(Dataset entries)
-- START --
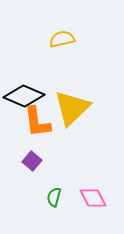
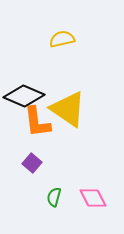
yellow triangle: moved 4 px left, 1 px down; rotated 42 degrees counterclockwise
purple square: moved 2 px down
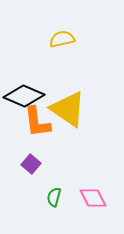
purple square: moved 1 px left, 1 px down
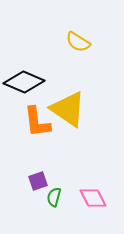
yellow semicircle: moved 16 px right, 3 px down; rotated 135 degrees counterclockwise
black diamond: moved 14 px up
purple square: moved 7 px right, 17 px down; rotated 30 degrees clockwise
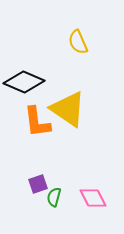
yellow semicircle: rotated 35 degrees clockwise
purple square: moved 3 px down
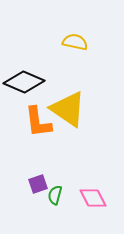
yellow semicircle: moved 3 px left; rotated 125 degrees clockwise
orange L-shape: moved 1 px right
green semicircle: moved 1 px right, 2 px up
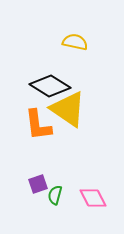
black diamond: moved 26 px right, 4 px down; rotated 9 degrees clockwise
orange L-shape: moved 3 px down
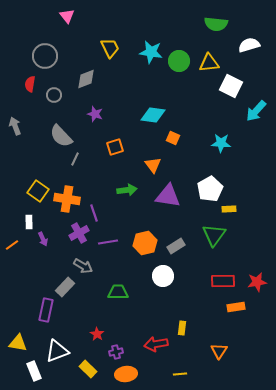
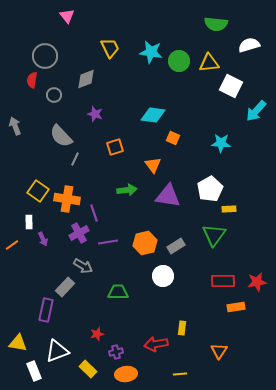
red semicircle at (30, 84): moved 2 px right, 4 px up
red star at (97, 334): rotated 24 degrees clockwise
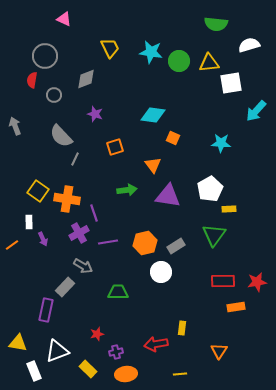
pink triangle at (67, 16): moved 3 px left, 3 px down; rotated 28 degrees counterclockwise
white square at (231, 86): moved 3 px up; rotated 35 degrees counterclockwise
white circle at (163, 276): moved 2 px left, 4 px up
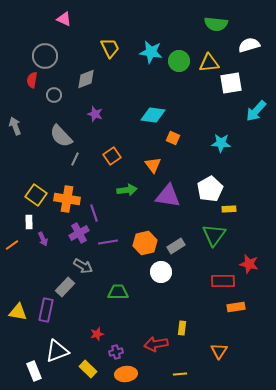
orange square at (115, 147): moved 3 px left, 9 px down; rotated 18 degrees counterclockwise
yellow square at (38, 191): moved 2 px left, 4 px down
red star at (257, 282): moved 8 px left, 18 px up; rotated 24 degrees clockwise
yellow triangle at (18, 343): moved 31 px up
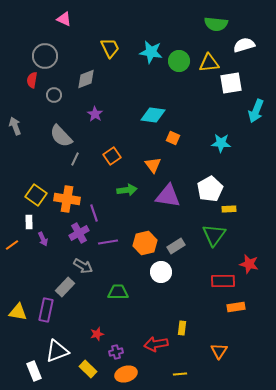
white semicircle at (249, 45): moved 5 px left
cyan arrow at (256, 111): rotated 20 degrees counterclockwise
purple star at (95, 114): rotated 14 degrees clockwise
orange ellipse at (126, 374): rotated 10 degrees counterclockwise
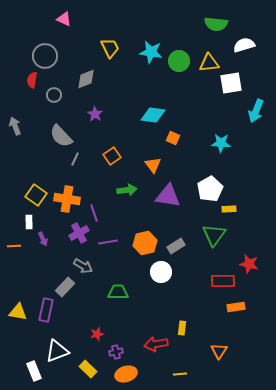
orange line at (12, 245): moved 2 px right, 1 px down; rotated 32 degrees clockwise
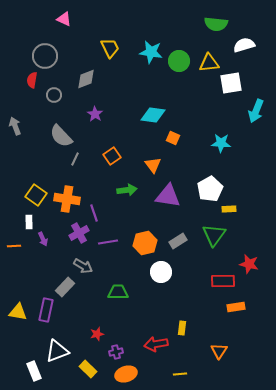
gray rectangle at (176, 246): moved 2 px right, 5 px up
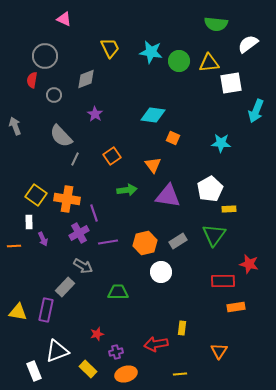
white semicircle at (244, 45): moved 4 px right, 1 px up; rotated 20 degrees counterclockwise
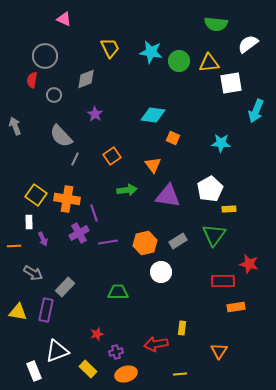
gray arrow at (83, 266): moved 50 px left, 7 px down
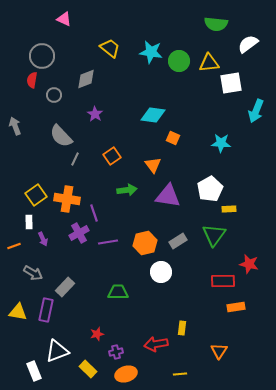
yellow trapezoid at (110, 48): rotated 25 degrees counterclockwise
gray circle at (45, 56): moved 3 px left
yellow square at (36, 195): rotated 20 degrees clockwise
orange line at (14, 246): rotated 16 degrees counterclockwise
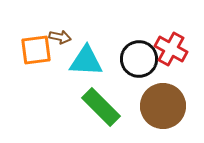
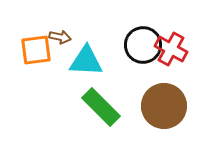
black circle: moved 4 px right, 14 px up
brown circle: moved 1 px right
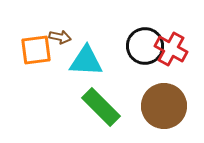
black circle: moved 2 px right, 1 px down
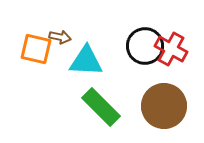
orange square: moved 1 px up; rotated 20 degrees clockwise
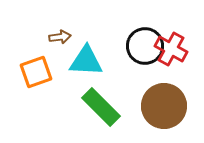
brown arrow: rotated 20 degrees counterclockwise
orange square: moved 23 px down; rotated 32 degrees counterclockwise
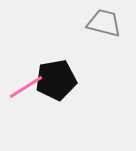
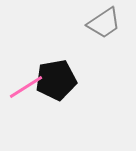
gray trapezoid: rotated 132 degrees clockwise
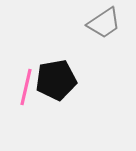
pink line: rotated 45 degrees counterclockwise
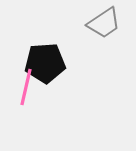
black pentagon: moved 11 px left, 17 px up; rotated 6 degrees clockwise
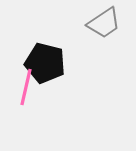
black pentagon: rotated 18 degrees clockwise
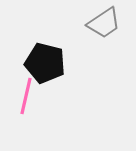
pink line: moved 9 px down
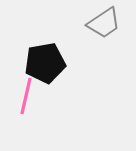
black pentagon: rotated 24 degrees counterclockwise
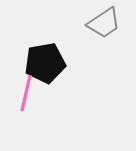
pink line: moved 3 px up
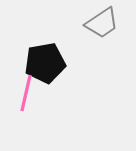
gray trapezoid: moved 2 px left
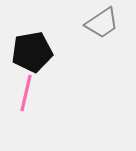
black pentagon: moved 13 px left, 11 px up
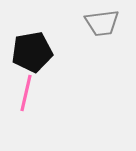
gray trapezoid: rotated 27 degrees clockwise
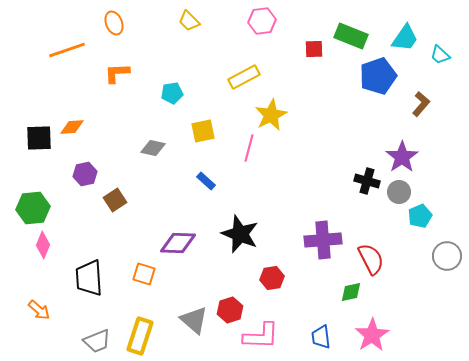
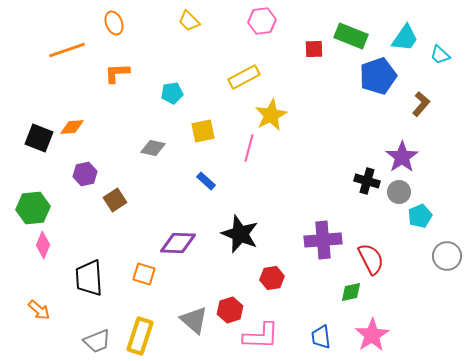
black square at (39, 138): rotated 24 degrees clockwise
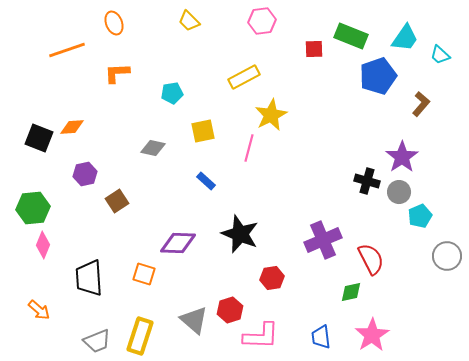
brown square at (115, 200): moved 2 px right, 1 px down
purple cross at (323, 240): rotated 18 degrees counterclockwise
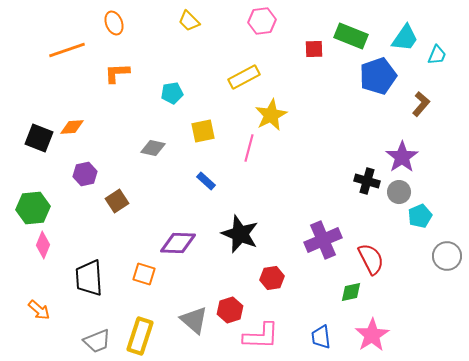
cyan trapezoid at (440, 55): moved 3 px left; rotated 110 degrees counterclockwise
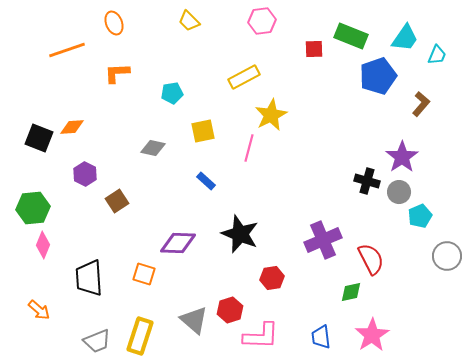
purple hexagon at (85, 174): rotated 20 degrees counterclockwise
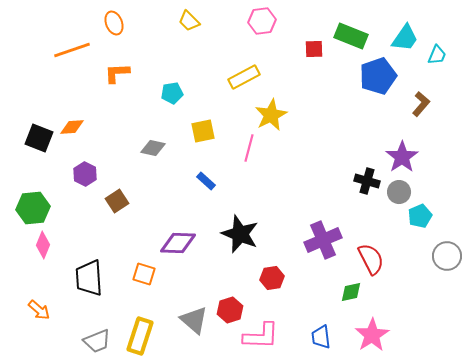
orange line at (67, 50): moved 5 px right
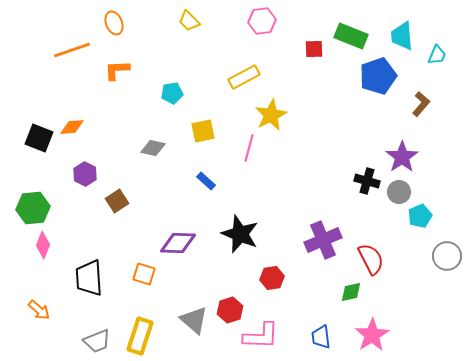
cyan trapezoid at (405, 38): moved 3 px left, 2 px up; rotated 140 degrees clockwise
orange L-shape at (117, 73): moved 3 px up
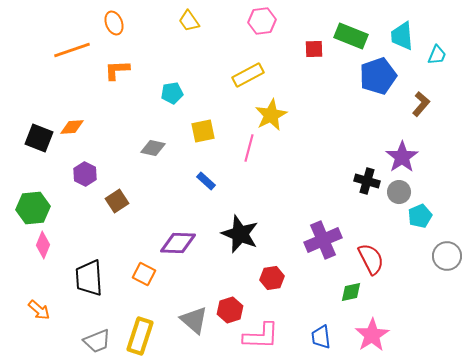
yellow trapezoid at (189, 21): rotated 10 degrees clockwise
yellow rectangle at (244, 77): moved 4 px right, 2 px up
orange square at (144, 274): rotated 10 degrees clockwise
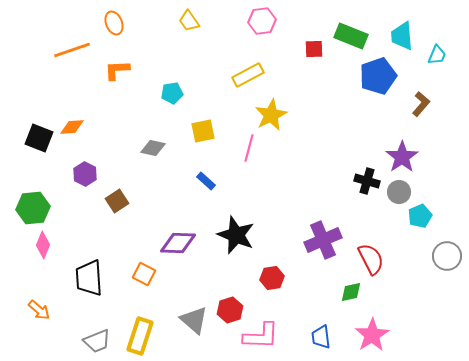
black star at (240, 234): moved 4 px left, 1 px down
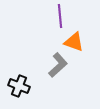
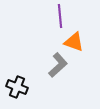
black cross: moved 2 px left, 1 px down
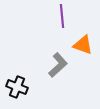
purple line: moved 2 px right
orange triangle: moved 9 px right, 3 px down
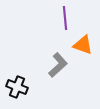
purple line: moved 3 px right, 2 px down
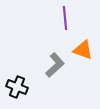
orange triangle: moved 5 px down
gray L-shape: moved 3 px left
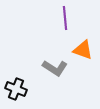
gray L-shape: moved 3 px down; rotated 75 degrees clockwise
black cross: moved 1 px left, 2 px down
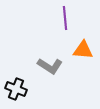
orange triangle: rotated 15 degrees counterclockwise
gray L-shape: moved 5 px left, 2 px up
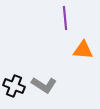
gray L-shape: moved 6 px left, 19 px down
black cross: moved 2 px left, 3 px up
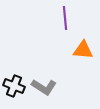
gray L-shape: moved 2 px down
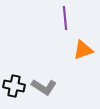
orange triangle: rotated 25 degrees counterclockwise
black cross: rotated 10 degrees counterclockwise
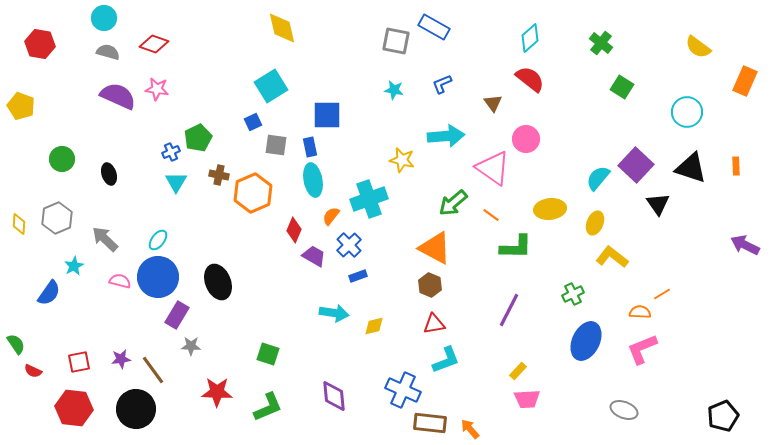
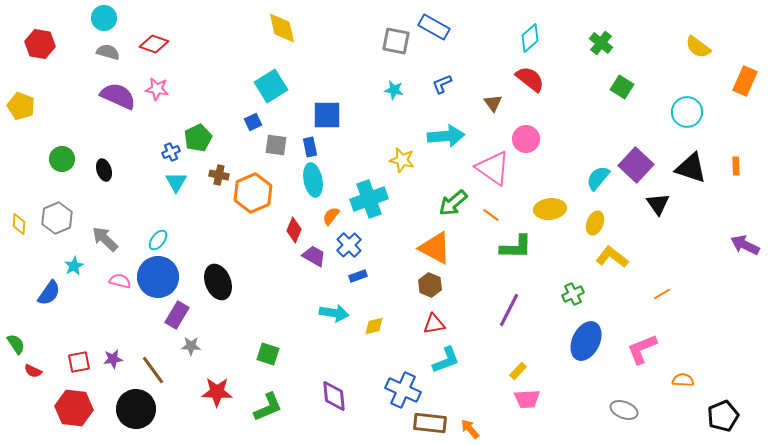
black ellipse at (109, 174): moved 5 px left, 4 px up
orange semicircle at (640, 312): moved 43 px right, 68 px down
purple star at (121, 359): moved 8 px left
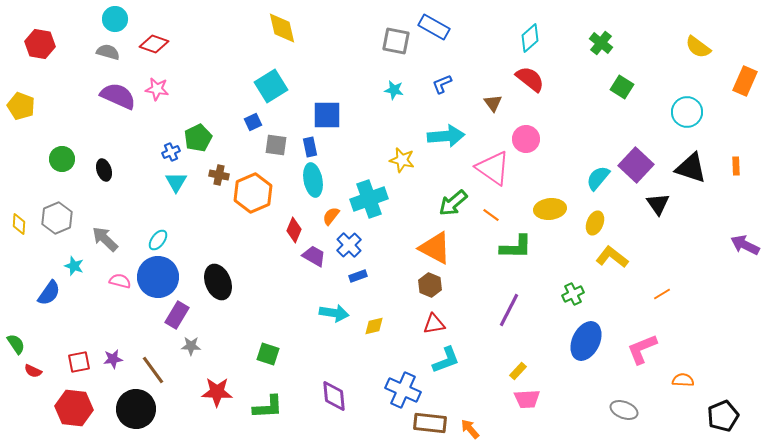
cyan circle at (104, 18): moved 11 px right, 1 px down
cyan star at (74, 266): rotated 24 degrees counterclockwise
green L-shape at (268, 407): rotated 20 degrees clockwise
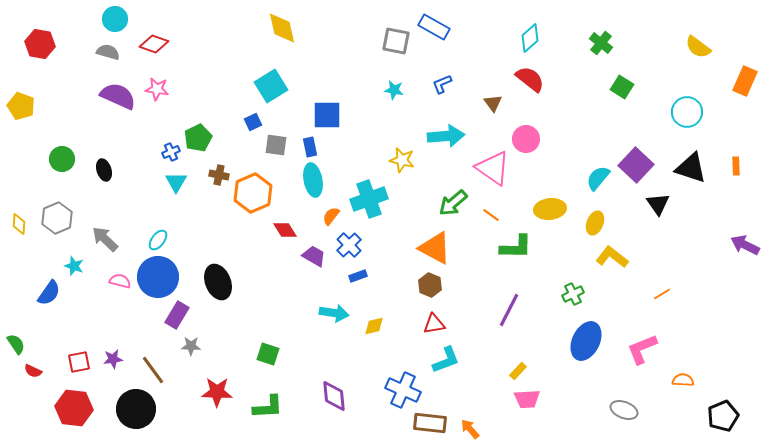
-- END --
(EXERCISE BRIEF)
Substitute "half circle" for "semicircle" throughout all the lines above and change nothing else. Leave the pictures out of your answer.

(SOLUTION TO THE EXERCISE)
yellow triangle: moved 4 px left, 1 px down; rotated 42 degrees counterclockwise
purple square: moved 2 px down
purple square: moved 1 px left, 1 px down
yellow half circle: moved 16 px right, 3 px down; rotated 135 degrees counterclockwise
black diamond: moved 14 px up
purple square: moved 7 px right, 17 px down; rotated 30 degrees clockwise
yellow half circle: rotated 35 degrees clockwise
purple square: moved 3 px down
yellow half circle: moved 3 px left; rotated 125 degrees clockwise
orange L-shape: moved 1 px right
green half circle: moved 1 px right, 2 px up
black diamond: moved 26 px right, 4 px down; rotated 9 degrees clockwise
orange L-shape: moved 3 px down
red half circle at (30, 84): moved 2 px right, 4 px up
red star at (97, 334): rotated 24 degrees clockwise
pink triangle at (67, 16): moved 3 px left, 3 px down; rotated 28 degrees counterclockwise
white square at (231, 86): moved 3 px up; rotated 35 degrees counterclockwise
white circle at (163, 276): moved 2 px left, 4 px up
orange square at (115, 147): moved 3 px left, 9 px down; rotated 18 degrees counterclockwise
yellow square at (38, 191): moved 2 px left, 4 px down
red star at (257, 282): moved 8 px left, 18 px up; rotated 24 degrees clockwise
yellow triangle at (18, 343): moved 31 px up
white half circle at (249, 45): moved 5 px left
cyan arrow at (256, 111): rotated 20 degrees counterclockwise
purple star at (95, 114): rotated 14 degrees clockwise
orange ellipse at (126, 374): rotated 10 degrees counterclockwise
orange line at (12, 245): moved 2 px right, 1 px down; rotated 32 degrees clockwise
gray rectangle at (176, 246): moved 2 px right, 5 px up
white half circle at (244, 45): moved 4 px right, 1 px up; rotated 20 degrees counterclockwise
gray arrow at (83, 266): moved 50 px left, 7 px down
yellow trapezoid at (110, 48): rotated 25 degrees counterclockwise
gray circle at (45, 56): moved 3 px left
yellow square at (36, 195): rotated 20 degrees clockwise
orange line at (14, 246): rotated 16 degrees counterclockwise
black circle: moved 4 px right, 14 px up
brown circle: moved 1 px right
black circle: moved 2 px right, 1 px down
orange square: moved 1 px up; rotated 20 degrees clockwise
brown arrow: rotated 20 degrees counterclockwise
orange square: moved 23 px down; rotated 32 degrees counterclockwise
gray trapezoid: rotated 132 degrees clockwise
pink line: rotated 45 degrees counterclockwise
black pentagon: moved 11 px left, 17 px up; rotated 6 degrees clockwise
black pentagon: rotated 18 degrees clockwise
pink line: moved 9 px down
black pentagon: rotated 24 degrees counterclockwise
pink line: moved 3 px up
gray trapezoid: moved 2 px left
black pentagon: moved 13 px left, 11 px up
gray trapezoid: rotated 27 degrees clockwise
black square at (39, 138): rotated 24 degrees clockwise
brown square at (115, 200): moved 2 px right, 1 px down
purple cross at (323, 240): rotated 18 degrees counterclockwise
cyan trapezoid at (440, 55): moved 3 px left; rotated 110 degrees counterclockwise
purple hexagon at (85, 174): rotated 20 degrees counterclockwise
orange line at (67, 50): moved 5 px right
cyan trapezoid at (405, 38): moved 3 px left, 2 px up; rotated 140 degrees clockwise
orange L-shape at (117, 73): moved 3 px up
yellow trapezoid at (189, 21): rotated 10 degrees clockwise
yellow rectangle at (244, 77): moved 4 px right, 2 px up
orange square at (144, 274): rotated 10 degrees clockwise
black star at (240, 234): moved 4 px left, 1 px down
black cross: moved 2 px left, 1 px down
purple line: moved 2 px right
orange triangle: moved 9 px right, 3 px down
purple line: moved 3 px right, 2 px down
orange triangle: moved 5 px down
gray L-shape: moved 3 px left
gray L-shape: moved 3 px down; rotated 75 degrees clockwise
black cross: moved 1 px left, 2 px down
orange triangle: rotated 15 degrees counterclockwise
gray L-shape: moved 5 px left, 2 px up
gray L-shape: moved 6 px left, 19 px down
black cross: moved 2 px left, 3 px up
gray L-shape: moved 2 px down
orange triangle: rotated 25 degrees counterclockwise
black cross: rotated 10 degrees counterclockwise
black ellipse at (109, 174): moved 5 px left, 4 px up
orange half circle at (640, 312): moved 43 px right, 68 px down
purple star at (121, 359): moved 8 px left
cyan circle at (104, 18): moved 11 px right, 1 px down
cyan star at (74, 266): rotated 24 degrees counterclockwise
green L-shape at (268, 407): rotated 20 degrees clockwise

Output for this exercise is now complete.